◆ WHAT YOU WILL DO: Start at the line in the entries below that contains "pink gift: 1 -> 4", stop at the line that contains "white egg: 4 -> 5", and output exactly the lines in that span, both ends included.

◆ DATA EXTRACT:
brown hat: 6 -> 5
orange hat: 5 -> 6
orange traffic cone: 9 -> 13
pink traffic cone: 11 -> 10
* * *
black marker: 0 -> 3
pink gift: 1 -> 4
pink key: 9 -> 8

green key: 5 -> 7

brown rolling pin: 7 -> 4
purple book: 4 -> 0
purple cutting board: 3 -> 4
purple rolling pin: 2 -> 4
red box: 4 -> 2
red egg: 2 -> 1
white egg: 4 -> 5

◆ REPLY:
pink gift: 1 -> 4
pink key: 9 -> 8

green key: 5 -> 7

brown rolling pin: 7 -> 4
purple book: 4 -> 0
purple cutting board: 3 -> 4
purple rolling pin: 2 -> 4
red box: 4 -> 2
red egg: 2 -> 1
white egg: 4 -> 5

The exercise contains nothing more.